→ **Your goal**
Return the following from the records below: each line, word for word, starting with the line that contains "BARO2 pin SCL: none -> D7" and going on through the line that contains "KEYS2 pin K3: A7 -> A5", with nothing outside that range.

→ **Information given**
━━━━

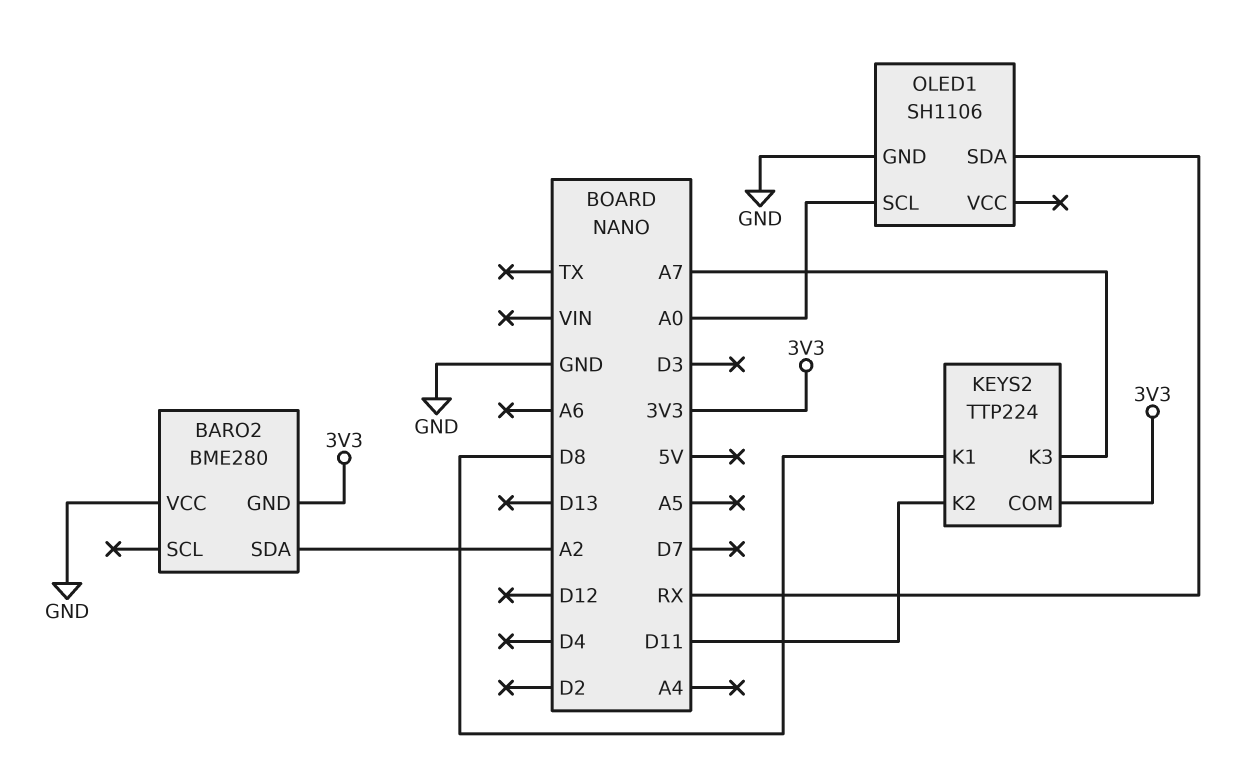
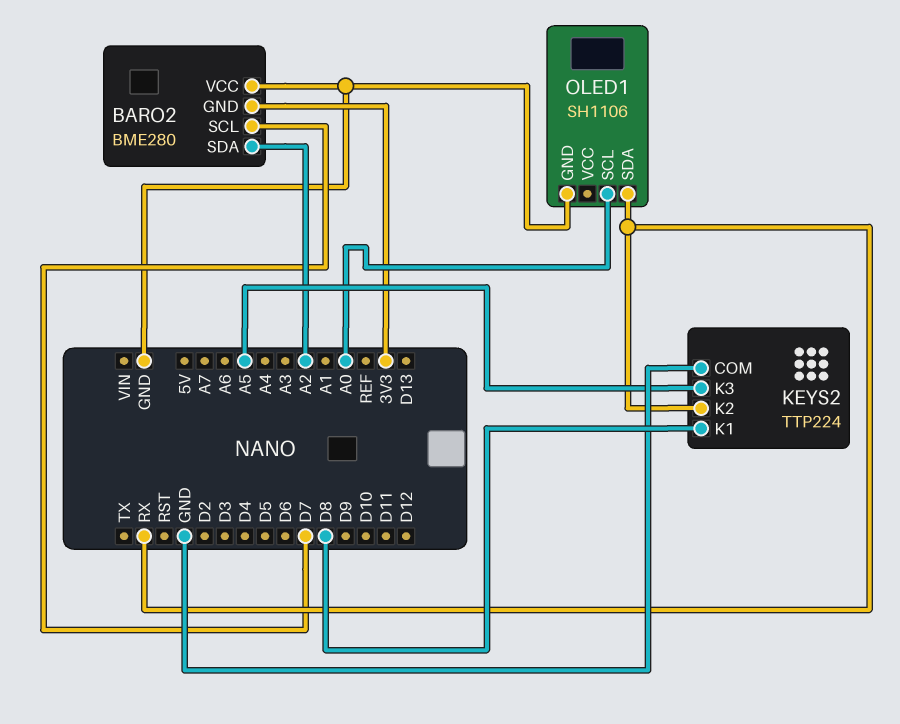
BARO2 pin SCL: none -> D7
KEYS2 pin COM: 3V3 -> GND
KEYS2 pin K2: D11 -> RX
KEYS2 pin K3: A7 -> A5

━━━━

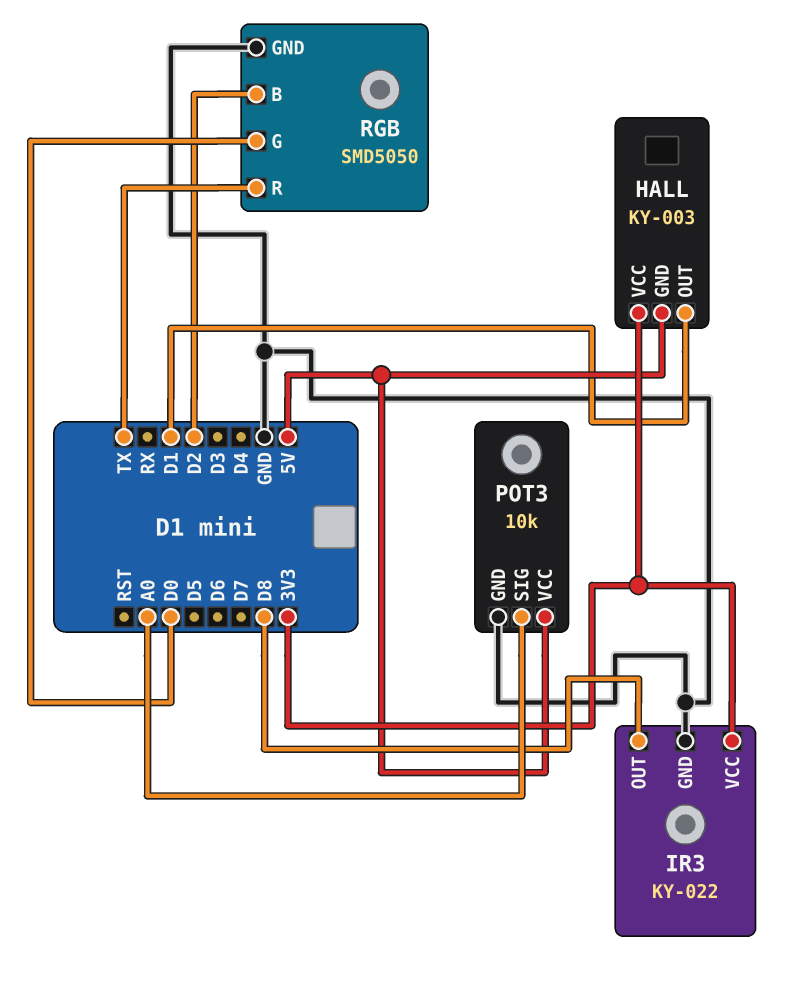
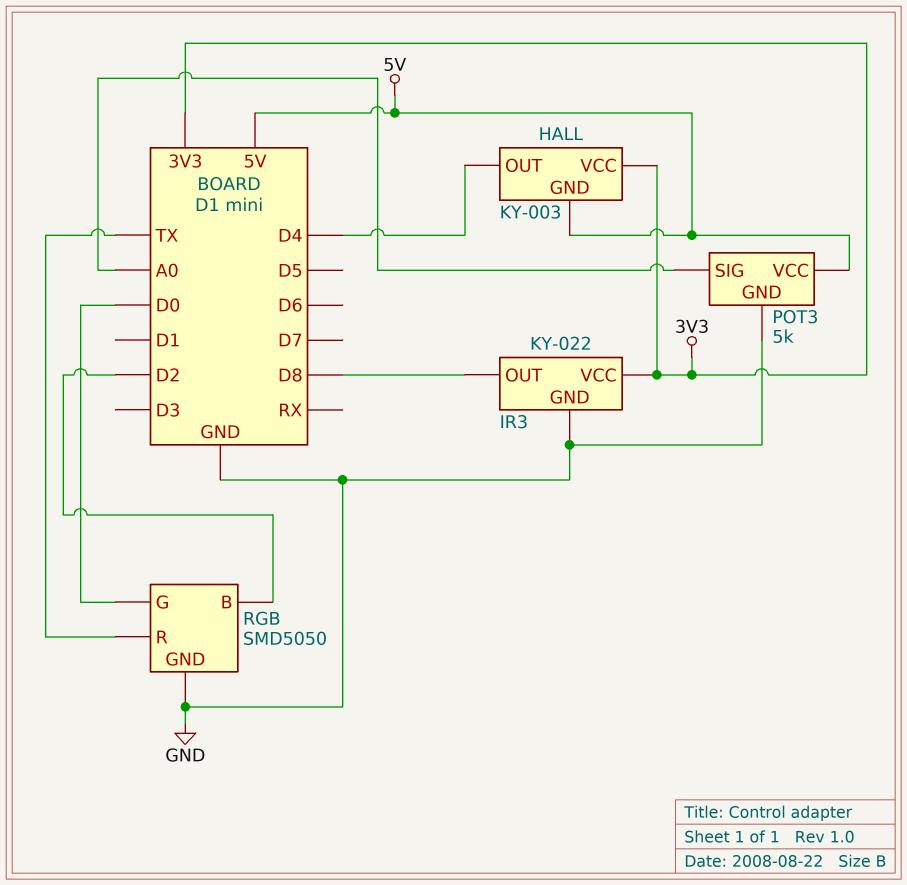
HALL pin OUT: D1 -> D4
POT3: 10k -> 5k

━━━━

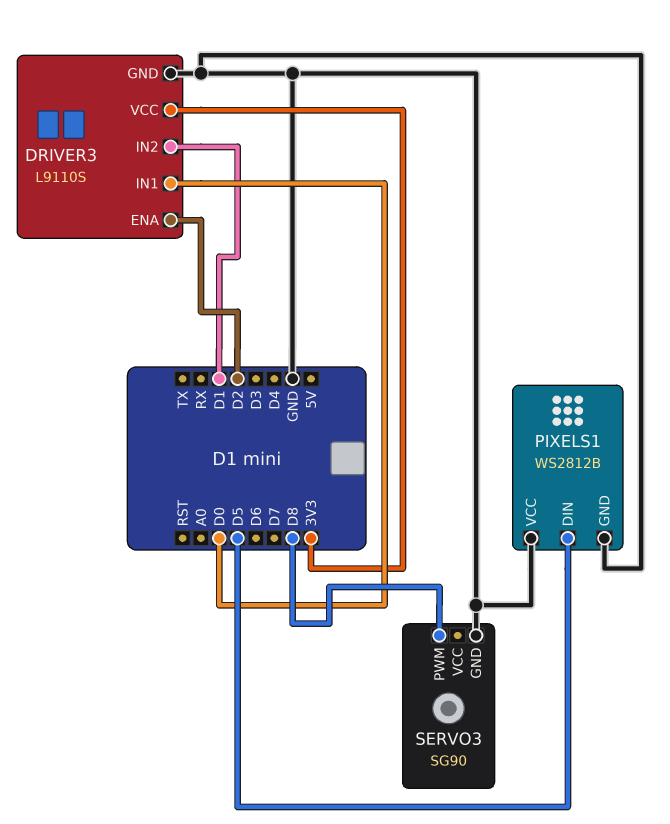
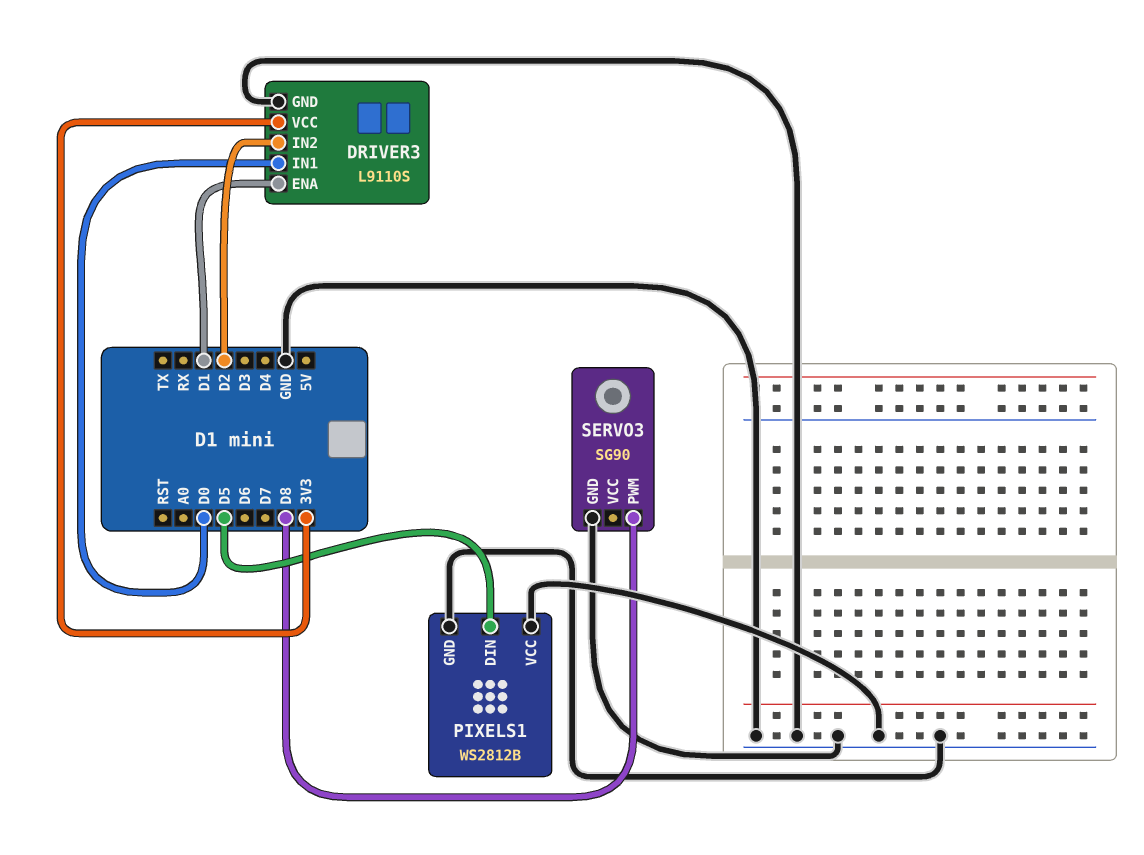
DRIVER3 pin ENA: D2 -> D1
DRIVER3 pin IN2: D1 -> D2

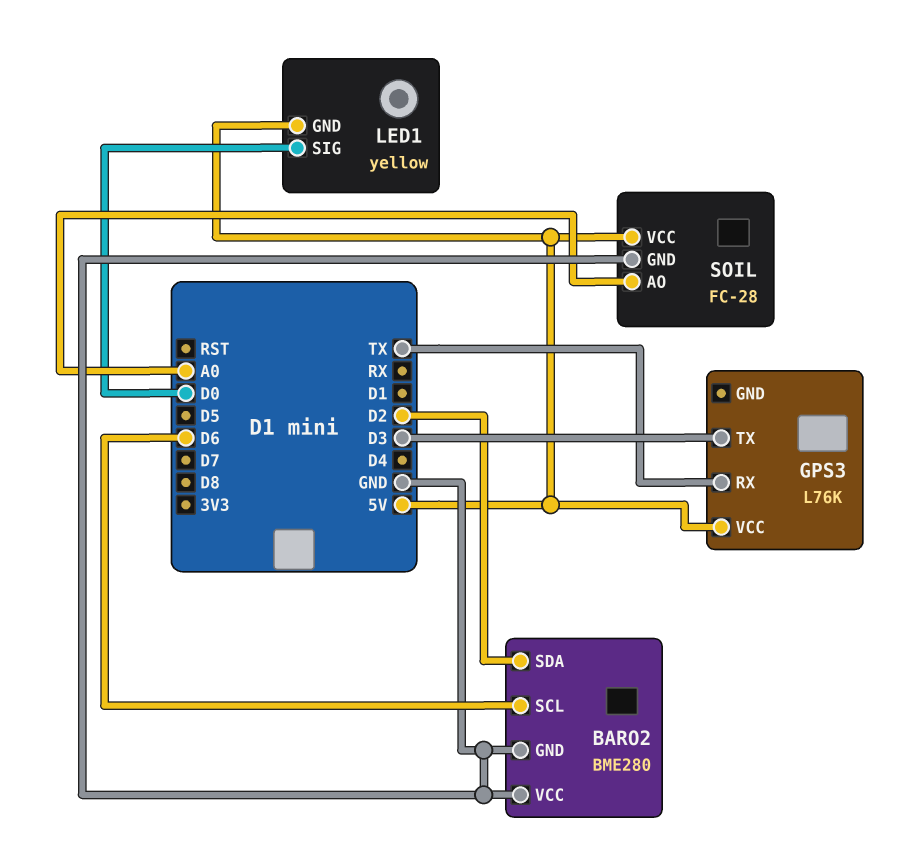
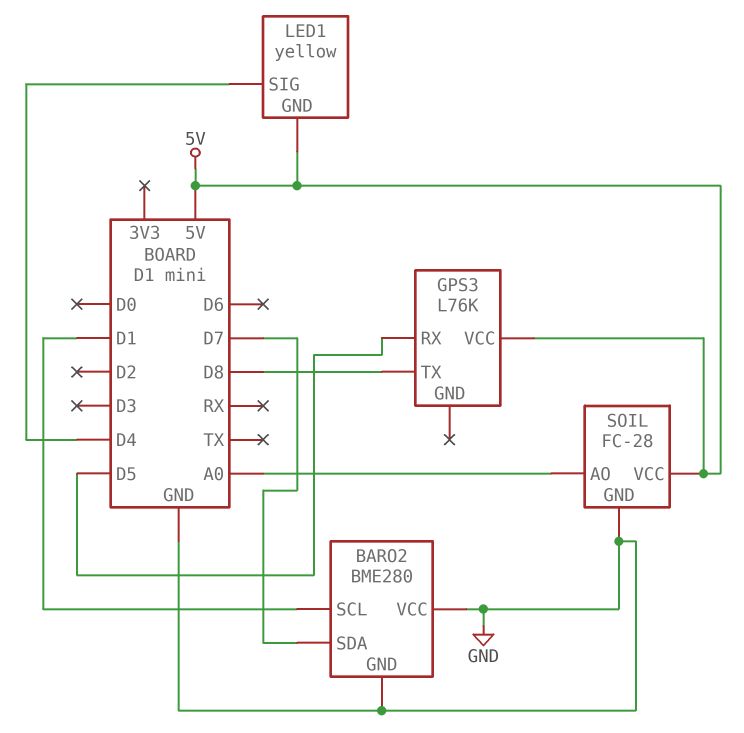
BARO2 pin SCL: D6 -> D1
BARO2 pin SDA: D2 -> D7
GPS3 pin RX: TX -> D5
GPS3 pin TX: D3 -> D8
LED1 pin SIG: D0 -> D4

━━━━

→ **Reply**
BARO2 pin SCL: none -> D7
KEYS2 pin COM: 3V3 -> GND
KEYS2 pin K2: D11 -> RX
KEYS2 pin K3: A7 -> A5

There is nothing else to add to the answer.